*** Data for processing
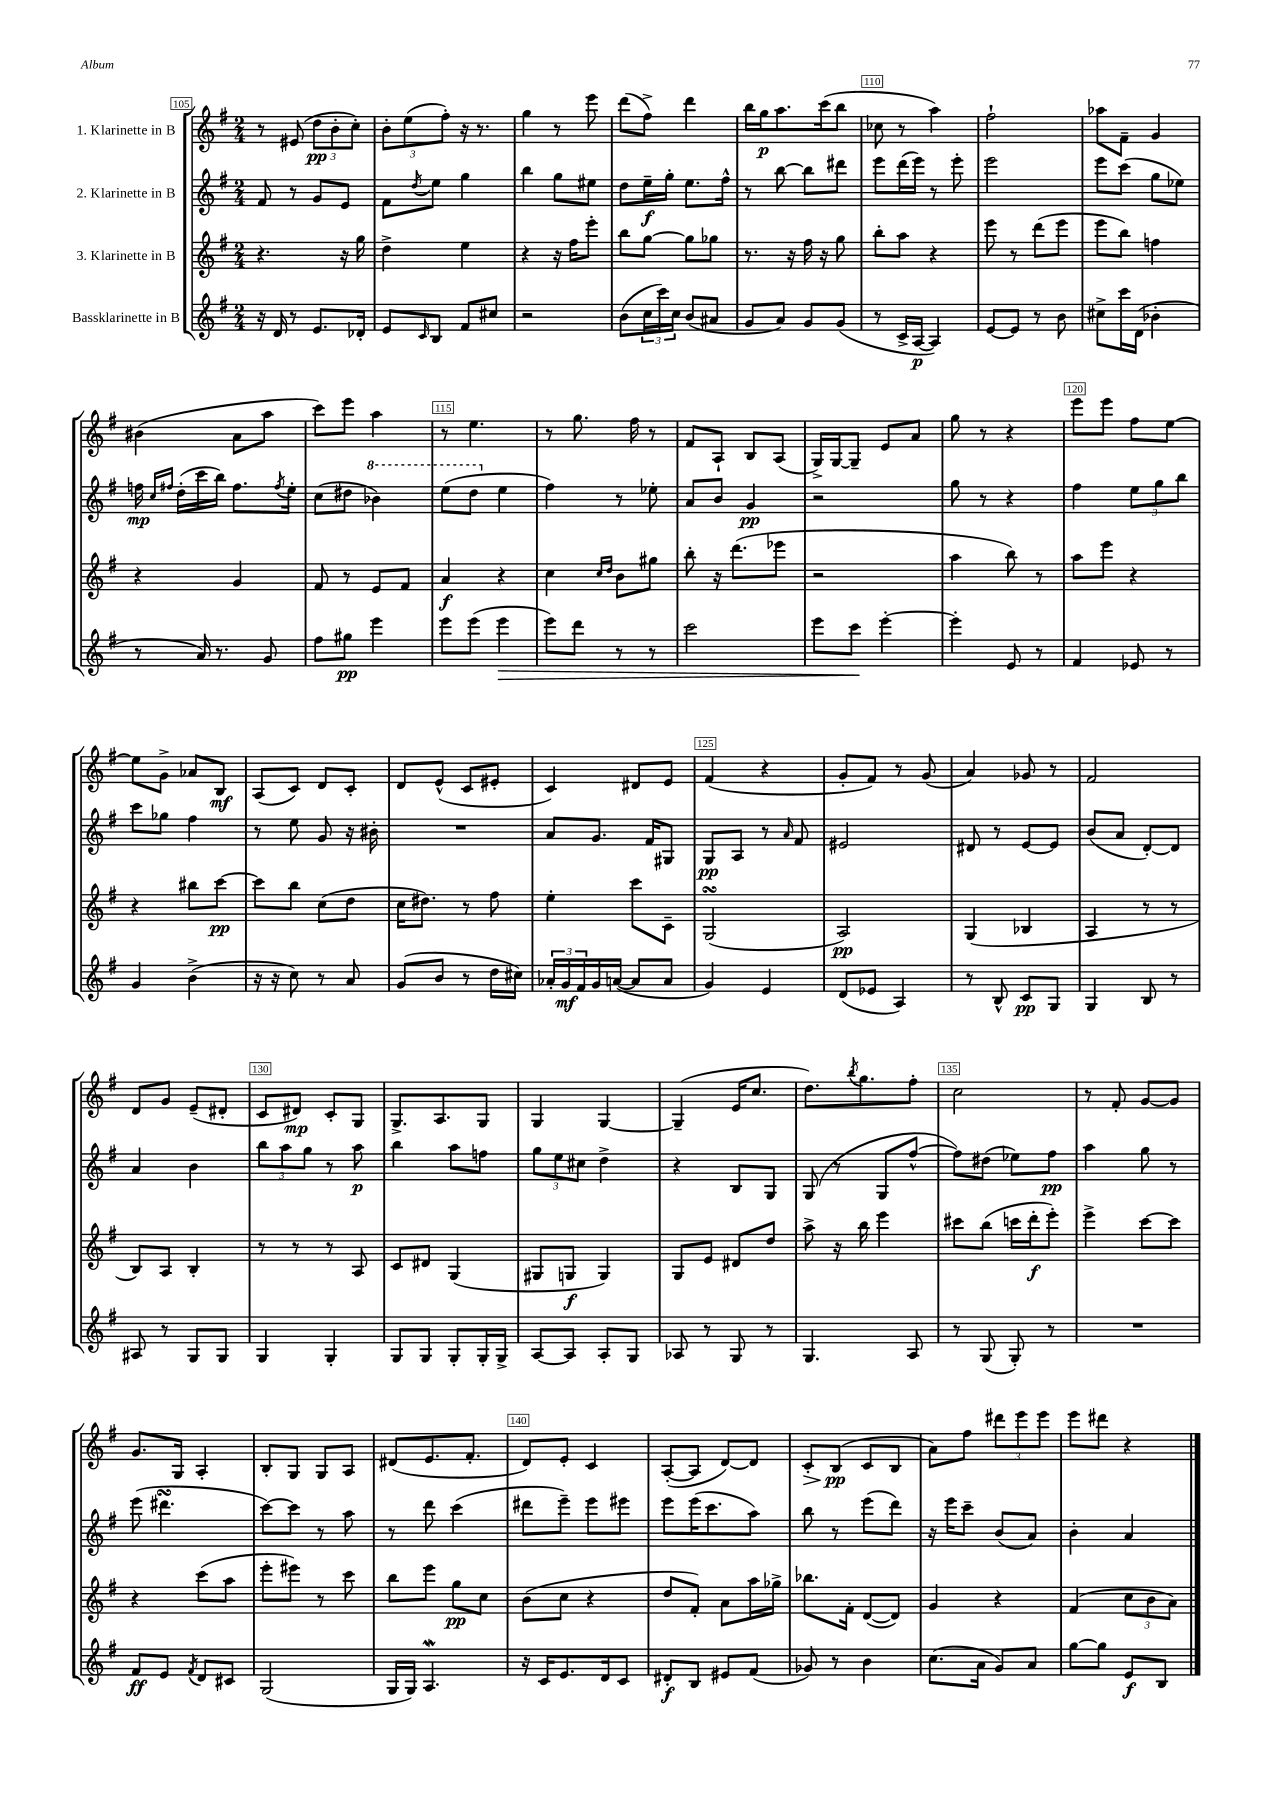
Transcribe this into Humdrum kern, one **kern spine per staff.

**kern	**dynam	**kern	**dynam	**kern	**dynam	**kern	**dynam
*part4	*part4	*part3	*part3	*part2	*part2	*part1	*part1
*staff4	*staff4	*staff3	*staff3	*staff2	*staff2	*staff1	*staff1
*I"Bassklarinette in B	*	*I"3. Klarinette in B	*	*I"2. Klarinette in B	*	*I"1. Klarinette in B	*
*clefG2	*	*clefG2	*	*clefG2	*	*clefG2	*
*k[f#]	*	*k[f#]	*	*k[f#]	*	*k[f#]	*
*M2/4	*	*M2/4	*	*M2/4	*	*M2/4	*
=105	=105	=105	=105	=105	=105	=105	=105
16r	.	4.r	.	8f#/	.	8r	.
16d/	.	.	.	.	.	.	.
8r	.	.	.	8r	.	(8e#X/	.
8.e/L	.	.	.	8g/L	.	12dd\L	pp
.	.	.	.	.	.	12b'\	.
.	.	16r	.	8e/J	.	.	.
.	.	.	.	.	.	12cc'\J)	.
16d-X'/Jk	.	16gg\	.	.	.	.	.
=106	=106	=106	=106	=106	=106	=106	=106
8e/L	.	4dd^\	.	8f#\L	.	12b'\L	.
.	.	.	.	.	.	(12ee\	.
16qqc/	.	.	.	8qdd/	.	.	.
8B/J	.	.	.	8ee\J	.	.	.
.	.	.	.	.	.	12ff#'\J)	.
8f#/L	.	4ee\	.	4gg\	.	16r	.
.	.	.	.	.	.	8.r	.
8cc#X/J	.	.	.	.	.	.	.
=107	=107	=107	=107	=107	=107	=107	=107
2r	.	4r	.	4bb\	.	4gg\	.
.	.	16r	.	8gg\L	.	8r	.
.	.	16ff#\KL	.	.	.	.	.
.	.	8eee'\J	.	8ee#X\J	.	8eee\	.
=108	=108	=108	=108	=108	=108	=108	=108
(8b\L	.	8bb\L	.	8dd\L	.	(8ddd\L	.
24cc\L	.	[8gg\J	.	16ee~\L	f	8ff#^\J)	.
24ccc\)	.	.	.	.	.	.	.
.	.	.	.	16gg'\JJ	.	.	.
24cc\JJ	.	.	.	.	.	.	.
(8b/L	.	8gg\L]	.	8.ee\L	.	4ddd\	.
8a#X/J	.	8gg-X\J	.	.	.	.	.
.	.	.	.	16ff#^^\Jk	.	.	.
=109	=109	=109	=109	=109	=109	=109	=109
8g/L	.	8.r	.	8r	.	16bb\LL	.
.	.	.	.	.	.	16gg\J	p
8a/J)	.	.	.	[8bb\	.	8.aa\	.
.	.	16r	.	.	.	.	.
8g/L	.	16ff#\	.	8bb\L]	.	.	.
.	.	16r	.	.	.	(16ccc\k	.
(8g/J	.	8gg\	.	8ddd#X\J	.	8bb\J	.
=110	=110	=110	=110	=110	=110	=110	=110
8r	.	8bb'\L	.	8eee\L	.	8cc-X\	.
16c^/LL	.	8aa\J	.	(16ddd\L	.	8r	.
[16A/JJ	p	.	.	16eee\JJ)	.	.	.
4A/])	.	4r	.	8r	.	4aa\)	.
.	.	.	.	8eee'\	.	.	.
=111	=111	=111	=111	=111	=111	=111	=111
[8e/L	.	8eee\	.	2eee\	.	2ff#`\	.
8e/J]	.	8r	.	.	.	.	.
8r	.	(8ddd\L	.	.	.	.	.
8b\	.	8eee\J	.	.	.	.	.
=112	=112	=112	=112	=112	=112	=112	=112
8cc#X^\L	.	8eee\L	.	8eee\L	.	8aa-X\L	.
16ccc\L	.	8bb\J)	.	(8ccc\J	.	8f#~\J	.
(16d\JJ	.	.	.	.	.	.	.
4b-X'\	.	4ffn\	.	8gg\L	.	4g/	.
.	.	.	.	8ee-X\J)	.	.	.
!!LO:LB:g=z
=113	=113	=113	=113	=113	=113	=113	=113
8r	.	4r	.	16ffn\	mp	(4b#X\	.
.	.	.	.	16qqcc/LL	.	.	.
.	.	.	.	16qqff#X/JJ	.	.	.
.	.	.	.	(16dd'\LL	.	.	.
16a/)	.	.	.	16ccc\	.	.	.
8.r	.	.	.	16bb\JJ)	.	.	.
.	.	4g/	.	8.ff#\L	.	8a\L	.
8g/	.	.	.	.	.	8aa\J	.
.	.	.	.	8qff#/	.	.	.
.	.	.	.	16ee'\Jk	.	.	.
=114	=114	=114	=114	=114	=114	=114	=114
8ff#\L	.	8f#/	.	(8cc\L	.	8ccc\L)	.
8gg#X\J	pp	8r	.	8dd#X\J	.	8eee\J	.
*	*	*	*	*8va	*	*	*
4eee\	.	8e/L	.	4bb-X\)	.	4aa\	.
.	.	8f#/J	.	.	.	.	.
=115	=115	=115	=115	=115	=115	=115	=115
8eee\L	.	4a/	f	(8eee\L	.	8r	.
(8eee\J	.	.	.	8ddd\J	.	4.ee\	.
!	!LO:HP:b	!	!	!	!	!	!
*	*	*	*	*X8va	*	*	*
4eee\	>	4r	.	4ee\	.	.	.
=116	=116	=116	=116	=116	=116	=116	=116
8eee\L)	.	4cc\	.	4ff#\)	.	8r	.
8ddd\J	.	.	.	.	.	8.gg\	.
.	.	16qqcc/LL	.	.	.	.	.
.	.	16qqdd/JJ	.	.	.	.	.
8r	.	8b\L	.	8r	.	.	.
.	.	.	.	.	.	16ff#\	.
8r	.	8gg#X\J	.	8ee-X'\	.	8r	.
=117	=117	=117	=117	=117	=117	=117	=117
2ccc\	.	8bb'\	.	8a/L	.	8f#/L	.
.	.	16r	.	8b/J	.	8A`/J	.
.	.	(8.ddd\L	.	.	.	.	.
.	.	.	.	4g/	pp	8B/L	.
.	.	8eee-X\J	.	.	.	(8A/J	.
=118	=118	=118	=118	=118	=118	=118	=118
8eee\L	.	2r	.	2r	.	16G^/LL)	.
.	.	.	.	.	.	[16G/J	.
8ccc\J	.	.	.	.	.	8G~/J]	.
[4eee'\	]	.	.	.	.	8e/L	.
.	.	.	.	.	.	8a/J	.
=119	=119	=119	=119	=119	=119	=119	=119
4eee'\]	.	4aa\	.	8gg\	.	8gg\	.
.	.	.	.	8r	.	8r	.
8e/	.	8bb\)	.	4r	.	4r	.
8r	.	8r	.	.	.	.	.
=120	=120	=120	=120	=120	=120	=120	=120
4f#/	.	8aa\L	.	4ff#\	.	8eee\L	.
.	.	8eee\J	.	.	.	8eee\J	.
8e-X/	.	4r	.	12ee\L	.	8ff#\L	.
.	.	.	.	12gg\	.	.	.
8r	.	.	.	.	.	[8ee\J	.
.	.	.	.	12bb\J	.	.	.
!!LO:LB:g=z
=121	=121	=121	=121	=121	=121	=121	=121
4g/	.	4r	.	8ccc\L	.	8ee\L]	.
.	.	.	.	8gg-X\J	.	8g^\J	.
(4b^\	.	8bb#X\L	.	4ff#\	.	8a-X/L	.
.	.	[8ccc\J	pp	.	.	8B/J	mf
=122	=122	=122	=122	=122	=122	=122	=122
16r	.	8ccc\L]	.	8r	.	(8A/L	.
16r	.	.	.	.	.	.	.
8cc\)	.	8bb\J	.	8ee\	.	8c/J)	.
8r	.	(8cc\L	.	8g/	.	8d/L	.
8a/	.	8dd\J	.	16r	.	8c'/J	.
.	.	.	.	16b#X'\	.	.	.
=123	=123	=123	=123	=123	=123	=123	=123
(8g/L	.	16cc\KL	.	2r	.	8d/L	.
.	.	8.dd#X\J)	.	.	.	.	.
8b/J	.	.	.	.	.	(8e^^/J	.
8r	.	8r	.	.	.	8c/L	.
16dd\LL	.	8ff#\	.	.	.	8e#X'/J	.
16cc#X\JJ)	.	.	.	.	.	.	.
=124	=124	=124	=124	=124	=124	=124	=124
24a-X'/LL	.	4ee'\	.	8a/L	.	4c/)	.
24g/	mf	.	.	.	.	.	.
24f#/	.	.	.	.	.	.	.
16g/	.	.	.	8.g/J	.	.	.
([16an/JJ	.	.	.	.	.	.	.
8a/L]	.	8ccc\L	.	.	.	8d#X/L	.
.	.	.	.	16f#/KL	.	.	.
8a/J	.	8c~\J	.	8G#X/J	.	8e/J	.
=125	=125	=125	=125	=125	=125	=125	=125
4g/)	.	(2GsSSs/	.	8G/L	pp	(4f#/	.
.	.	.	.	8A/J	.	.	.
4e/	.	.	.	8r	.	4r	.
.	.	.	.	16qqa/	.	.	.
.	.	.	.	8f#/	.	.	.
=126	=126	=126	=126	=126	=126	=126	=126
(8d/L	.	2A/)	pp	2e#X/	.	8g'/L	.
8e-X/J	.	.	.	.	.	8f#/J)	.
4A/)	.	.	.	.	.	8r	.
.	.	.	.	.	.	(8g/	.
=127	=127	=127	=127	=127	=127	=127	=127
8r	.	(4G/	.	8d#X/	.	4a/)	.
8B^^/	.	.	.	8r	.	.	.
8c/L	pp	4B-X/	.	[8e/L	.	8g-X/	.
8G/J	.	.	.	8e/J]	.	8r	.
=128	=128	=128	=128	=128	=128	=128	=128
4G/	.	4A/	.	(8b/L	.	2f#/	.
.	.	.	.	8a/J	.	.	.
8B/	.	8r	.	[8d'/L)	.	.	.
8r	.	8r	.	8d/J]	.	.	.
!!LO:LB:g=z
=129	=129	=129	=129	=129	=129	=129	=129
8A#X/	.	8B/L)	.	4a/	.	8d/L	.
8r	.	8A/J	.	.	.	8g/J	.
8G/L	.	4B'/	.	4b\	.	(8e~/L	.
8G/J	.	.	.	.	.	8d#X'/J	.
=130	=130	=130	=130	=130	=130	=130	=130
4G/	.	8r	.	12bb\L	.	8c/L	.
.	.	.	.	12aa\	.	.	.
.	.	8r	.	.	.	8d#X/J)	mp
.	.	.	.	12gg\J	.	.	.
4G'/	.	8r	.	8r	.	8c'/L	.
.	.	8A/	.	8aa\	p	8G/J	.
=131	=131	=131	=131	=131	=131	=131	=131
8G/L	.	8c/L	.	4bb\	.	8.G^/L	.
8G/J	.	8d#X/J	.	.	.	.	.
.	.	.	.	.	.	8.A/	.
8G'/L	.	(4G/	.	8aa\L	.	.	.
16G'/L	.	.	.	8ffn\J	.	8G/J	.
16G^/JJ	.	.	.	.	.	.	.
=132	=132	=132	=132	=132	=132	=132	=132
[8A/L	.	8G#X/L	.	12gg\L	.	4G/	.
.	.	.	.	12ee\	.	.	.
8A/J]	.	8Gn/J	f	.	.	.	.
.	.	.	.	12cc#X\J	.	.	.
8A'/L	.	4G/)	.	4dd^\	.	[4G/	.
8G/J	.	.	.	.	.	.	.
=133	=133	=133	=133	=133	=133	=133	=133
8A-X/	.	8G/L	.	4r	.	(4G~/]	.
8r	.	8e/J	.	.	.	.	.
8G/	.	8d#X/L	.	8B/L	.	16e/KL	.
.	.	.	.	.	.	8.cc/J	.
8r	.	8dd/J	.	8G/J	.	.	.
=134	=134	=134	=134	=134	=134	=134	=134
4.G/	.	8aa^\	.	(8G/	.	8.dd\L)	.
.	.	16r	.	8r	.	.	.
.	.	.	.	.	.	8qbb/	.
.	.	16bb\	.	.	.	8.gg\	.
.	.	4eee\	.	8G/L	.	.	.
8A/	.	.	.	[8ff#^^/J	.	8ff#'\J	.
=135	=135	=135	=135	=135	=135	=135	=135
8r	.	8ccc#X\L	.	8ff#\L])	.	2cc\	.
(8G/	.	(8bb\J	.	(8dd#X\J	.	.	.
8G'/)	.	16cccn\LL	.	8ee-X\L)	.	.	.
.	.	16ddd'\J	f	.	.	.	.
8r	.	8eee'\J)	.	8ff#\J	pp	.	.
=136	=136	=136	=136	=136	=136	=136	=136
2r	.	4eee^\	.	4aa\	.	8r	.
.	.	.	.	.	.	8f#'/	.
.	.	[8ccc\L	.	8gg\	.	[8g/L	.
.	.	8ccc\J]	.	8r	.	8g/J]	.
!!LO:LB:g=z
=137	=137	=137	=137	=137	=137	=137	=137
8f#/L	ff	4r	.	(8eee\	.	8.g/L	.
8e/J	.	.	.	4.ddd#XsSsS\	.	.	.
.	.	.	.	.	.	16G/Jk	.
8qf#/	.	.	.	.	.	.	.
8d/L	.	(8ccc\L	.	.	.	4A'/	.
8c#X/J	.	8aa\J	.	.	.	.	.
=138	=138	=138	=138	=138	=138	=138	=138
(2G/	.	8eee'\L	.	[8ccc\L)	.	8B'/L	.
.	.	8eee#X\J)	.	8ccc\J]	.	8G/J	.
.	.	8r	.	8r	.	8G/L	.
.	.	8ccc\	.	8aa\	.	8A/J	.
=139	=139	=139	=139	=139	=139	=139	=139
16G/LL	.	8bb\L	.	8r	.	(8d#X/L	.
16G/JJ)	.	.	.	.	.	.	.
4.AW/	.	8eee\J	.	8ddd\	.	8.e/	.
.	.	8gg\L	pp	(4ccc\	.	.	.
.	.	.	.	.	.	8.f#'/J	.
.	.	8cc\J	.	.	.	.	.
=140	=140	=140	=140	=140	=140	=140	=140
16r	.	(8b\L	.	8ddd#X\L	.	8d/L)	.
16c/KL	.	.	.	.	.	.	.
8.e/	.	8cc\J	.	8eee~\J)	.	8e'/J	.
.	.	4r	.	8eee\L	.	4c/	.
16d/k	.	.	.	.	.	.	.
8c/J	.	.	.	8eee#X\J	.	.	.
=141	=141	=141	=141	=141	=141	=141	=141
8d#X'/L	f	8dd/L	.	8eee\L	.	([8A'/L	.
8B/J	.	8f#'/J)	.	(16eee\K	.	8A/J]	.
.	.	.	.	8.ccc\	.	.	.
8e#X/L	.	8a\L	.	.	.	[8d/L)	.
(8f#/J	.	16aa\L	.	8aa\J)	.	8d/J]	.
.	.	16gg-X^\JJ	.	.	.	.	.
=142	=142	=142	=142	=142	=142	=142	=142
!	!	!	!	!	!	!	!LO:HP:b
8g-X/)	.	8.bb-X\L	.	8bb\	.	8c'/L	>
8r	.	.	.	8r	.	(8B/J	pp
.	.	16f#'\Jk	.	.	.	.	.
4b\	.	([8d/L	.	(8eee\L	.	8c/L	]
.	.	8d/J])	.	8ddd\J)	.	8B/J	.
=143	=143	=143	=143	=143	=143	=143	=143
(8.cc\L	.	4g/	.	16r	.	8a\L)	.
.	.	.	.	16eee\KL	.	.	.
.	.	.	.	8ccc~\J	.	8ff#\J	.
16a\Jk	.	.	.	.	.	.	.
8g/L)	.	4r	.	(8b/L	.	12ddd#X\L	.
.	.	.	.	.	.	12eee\	.
8a/J	.	.	.	8a/J)	.	.	.
.	.	.	.	.	.	12eee\J	.
=144	=144	=144	=144	=144	=144	=144	=144
[8gg\L	.	(4f#/	.	4b'\	.	8eee\L	.
8gg\J]	.	.	.	.	.	8ddd#X\J	.
8e/L	f	12cc\L	.	4a/	.	4r	.
.	.	12b\	.	.	.	.	.
8B/J	.	.	.	.	.	.	.
.	.	12a\J)	.	.	.	.	.
==	==	==	==	==	==	==	==
*-	*-	*-	*-	*-	*-	*-	*-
******
Exercise requirements - Which lines of the items above contain the string "kern"? Gather every one of them, counting only matches in the same case.

Complete output -
Transcribe this into Humdrum kern, one **kern spine per staff.
**kern	**dynam	**kern	**dynam	**kern	**dynam	**kern	**dynam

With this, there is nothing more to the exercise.